Everything from the line containing "(184, 147) = (352, 111): orange" through the line containing "(402, 190) = (523, 219): turquoise" in the listing below should be copied exactly, and nothing more.

* **GIVEN DATA**

+++

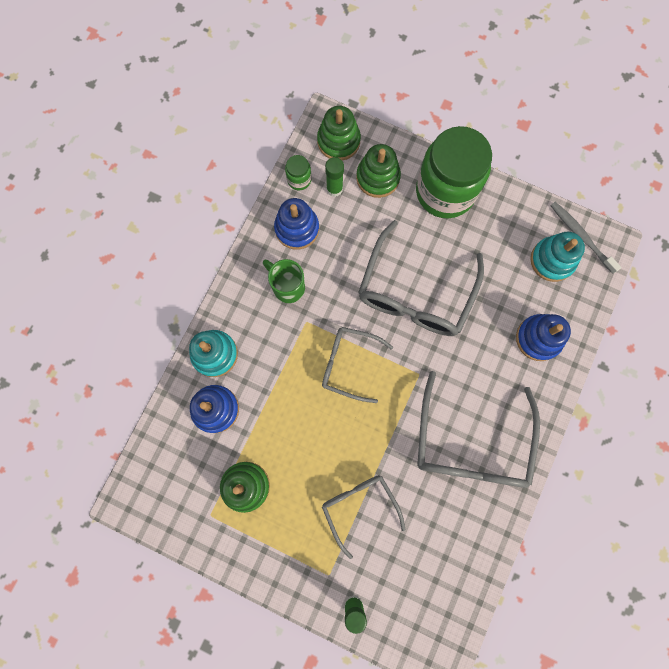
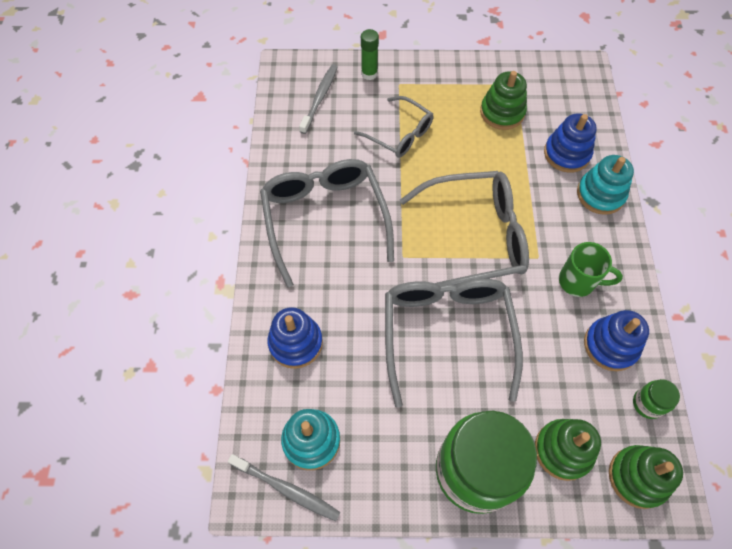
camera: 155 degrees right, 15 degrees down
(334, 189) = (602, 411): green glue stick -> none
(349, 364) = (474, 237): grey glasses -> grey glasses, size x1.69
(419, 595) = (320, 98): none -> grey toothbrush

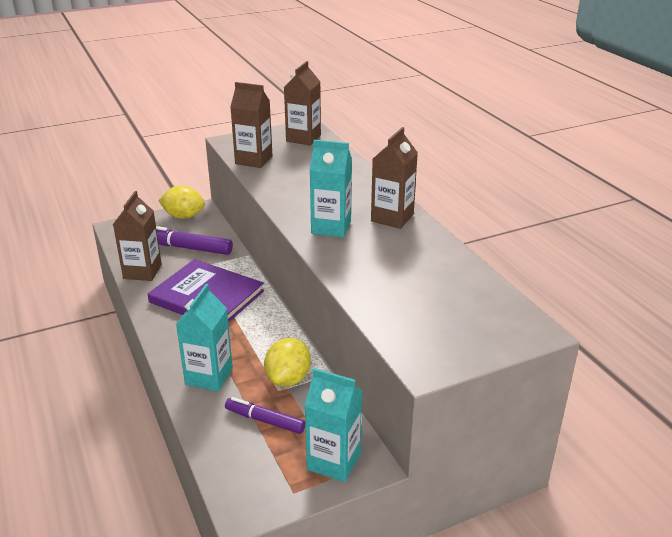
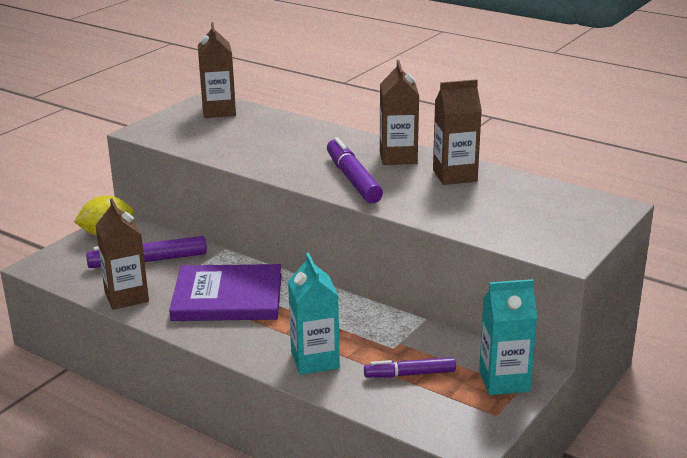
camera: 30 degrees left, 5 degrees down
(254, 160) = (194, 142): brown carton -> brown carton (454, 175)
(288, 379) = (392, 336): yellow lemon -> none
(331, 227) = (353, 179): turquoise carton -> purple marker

+++

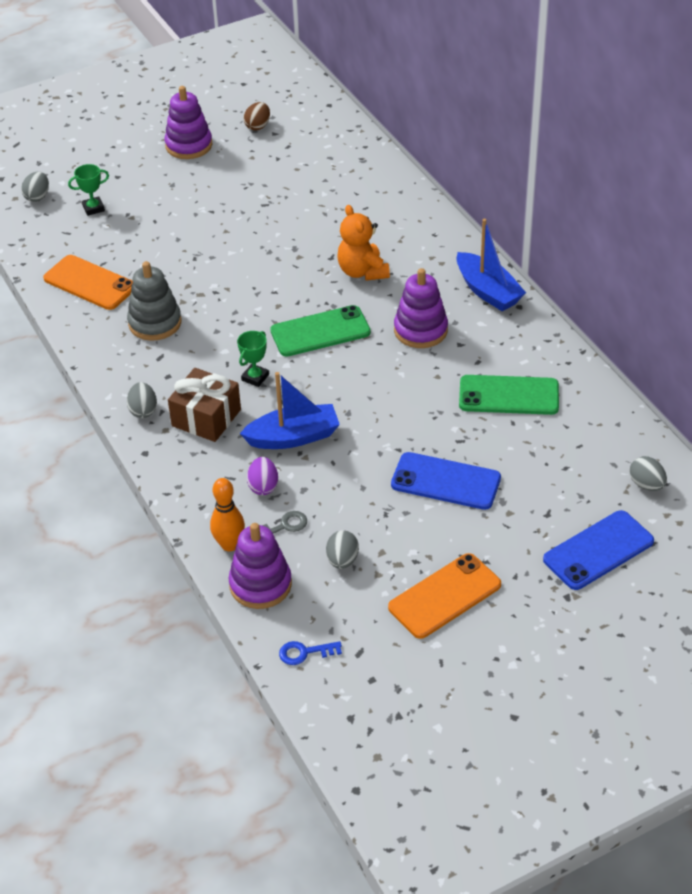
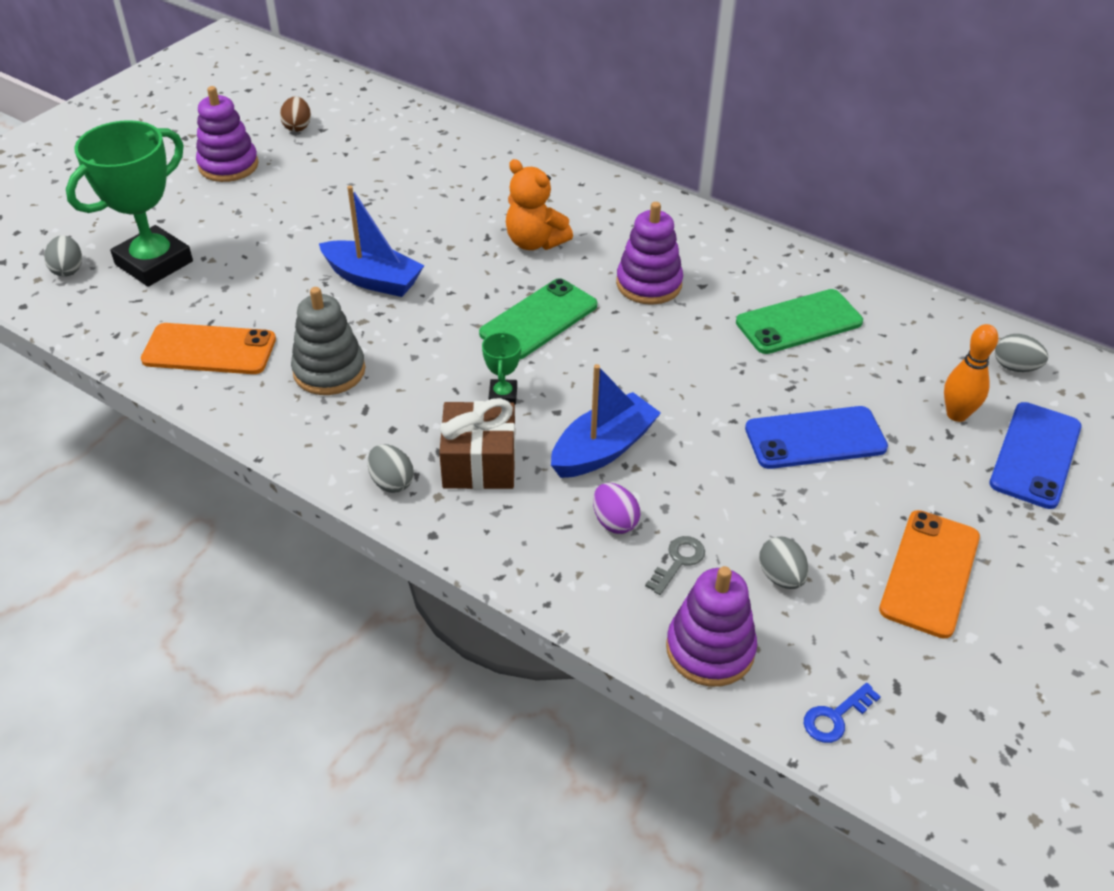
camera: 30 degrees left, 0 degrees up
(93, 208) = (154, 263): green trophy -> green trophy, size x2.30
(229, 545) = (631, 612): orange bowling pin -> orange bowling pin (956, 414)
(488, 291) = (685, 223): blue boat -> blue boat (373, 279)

+++

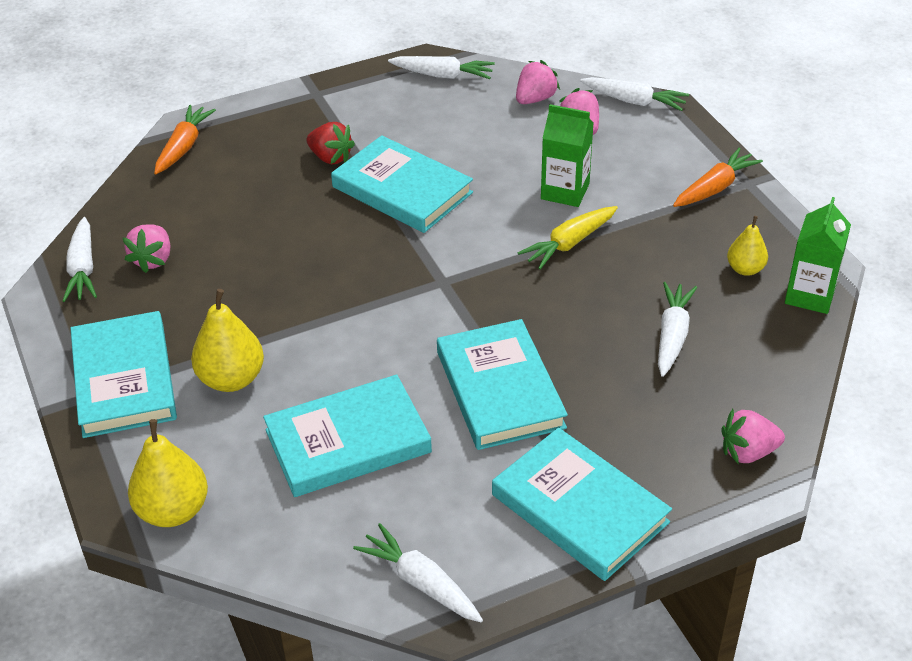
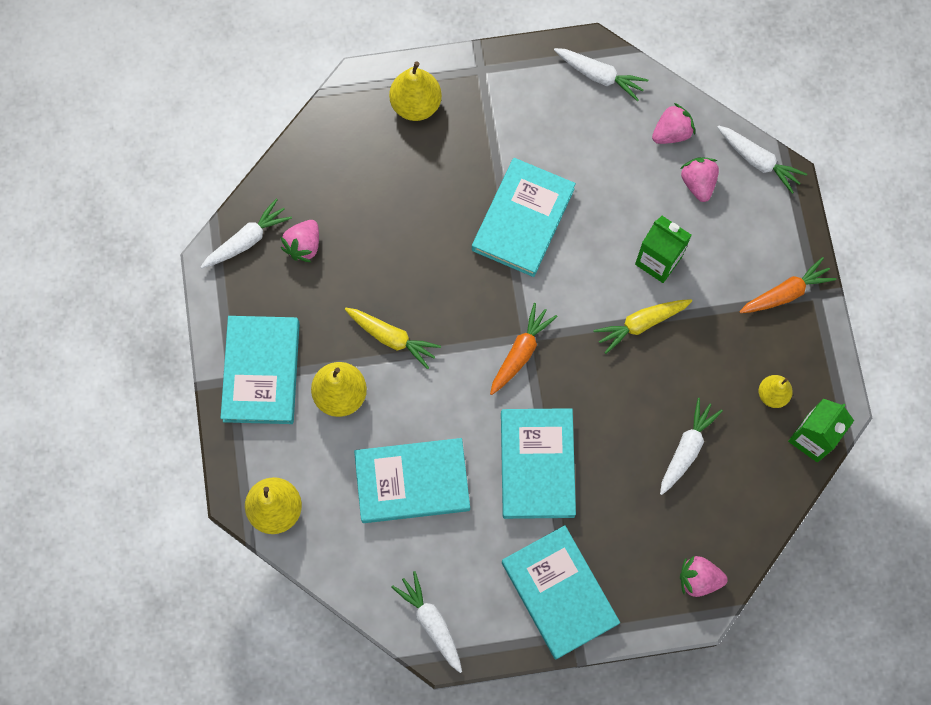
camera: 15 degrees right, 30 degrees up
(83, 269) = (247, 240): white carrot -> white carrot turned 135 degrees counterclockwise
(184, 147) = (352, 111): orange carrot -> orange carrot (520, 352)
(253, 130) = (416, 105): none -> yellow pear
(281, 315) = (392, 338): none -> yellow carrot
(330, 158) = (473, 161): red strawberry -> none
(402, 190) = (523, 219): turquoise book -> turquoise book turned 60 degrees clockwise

+++

* **TASK SOLUTION**
(184, 147) = (352, 111): orange carrot -> orange carrot (520, 352)
(253, 130) = (416, 105): none -> yellow pear
(281, 315) = (392, 338): none -> yellow carrot
(330, 158) = (473, 161): red strawberry -> none
(402, 190) = (523, 219): turquoise book -> turquoise book turned 60 degrees clockwise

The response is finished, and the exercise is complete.